— Problem statement —
Everything in the data below is left aside except the lines from the one containing "C102: 2.2uF (IN1, W24) -> none" through the one containing "SW101: switch (GND, IN1) -> button (GND, IN1)"; repeat those exactly.

— Dataset entries —
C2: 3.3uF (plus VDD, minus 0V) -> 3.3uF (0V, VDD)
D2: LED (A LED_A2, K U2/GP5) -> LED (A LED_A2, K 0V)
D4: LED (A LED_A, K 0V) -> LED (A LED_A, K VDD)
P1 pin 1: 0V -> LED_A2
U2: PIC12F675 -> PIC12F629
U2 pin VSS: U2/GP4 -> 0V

* * *

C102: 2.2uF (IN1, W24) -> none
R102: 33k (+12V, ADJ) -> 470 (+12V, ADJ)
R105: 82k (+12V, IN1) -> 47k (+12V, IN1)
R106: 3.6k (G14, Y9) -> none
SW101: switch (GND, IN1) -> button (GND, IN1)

...

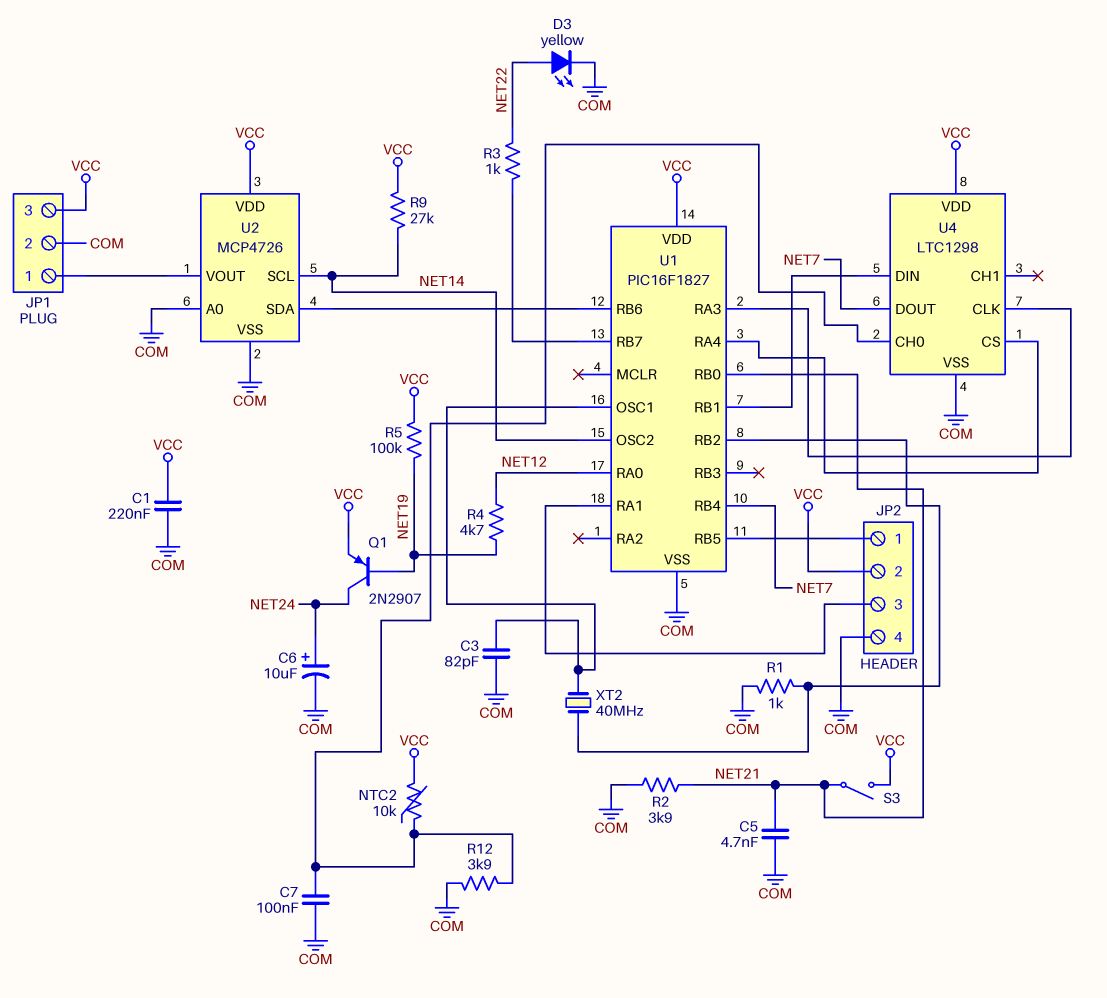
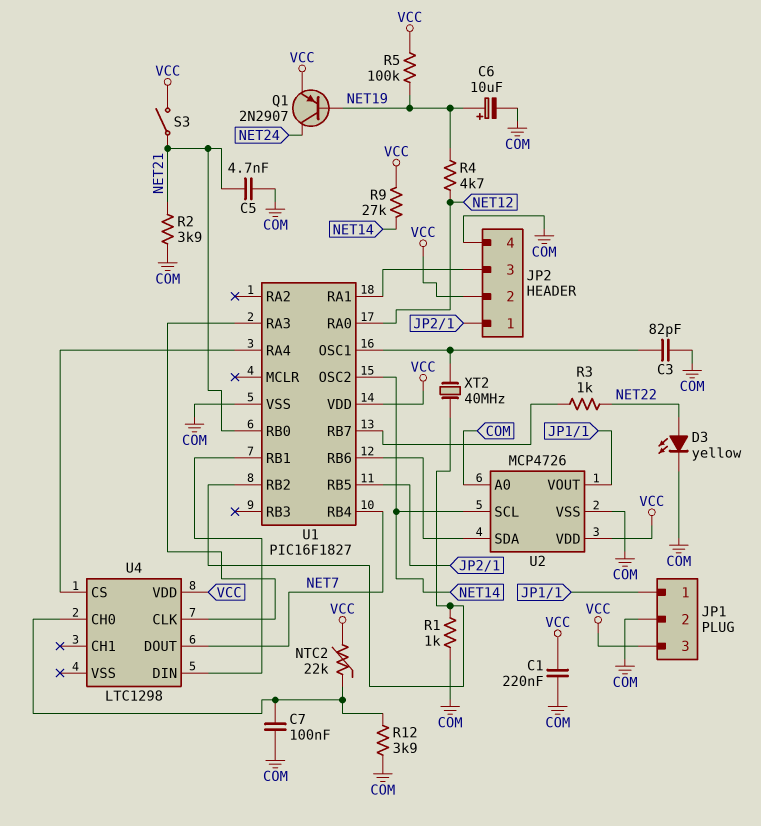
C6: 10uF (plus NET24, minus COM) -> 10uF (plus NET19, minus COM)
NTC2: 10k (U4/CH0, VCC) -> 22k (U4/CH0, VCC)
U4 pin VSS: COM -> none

— Exercise response —
C102: 2.2uF (IN1, W24) -> none
R102: 33k (+12V, ADJ) -> 470 (+12V, ADJ)
R105: 82k (+12V, IN1) -> 47k (+12V, IN1)
R106: 3.6k (G14, Y9) -> none
SW101: switch (GND, IN1) -> button (GND, IN1)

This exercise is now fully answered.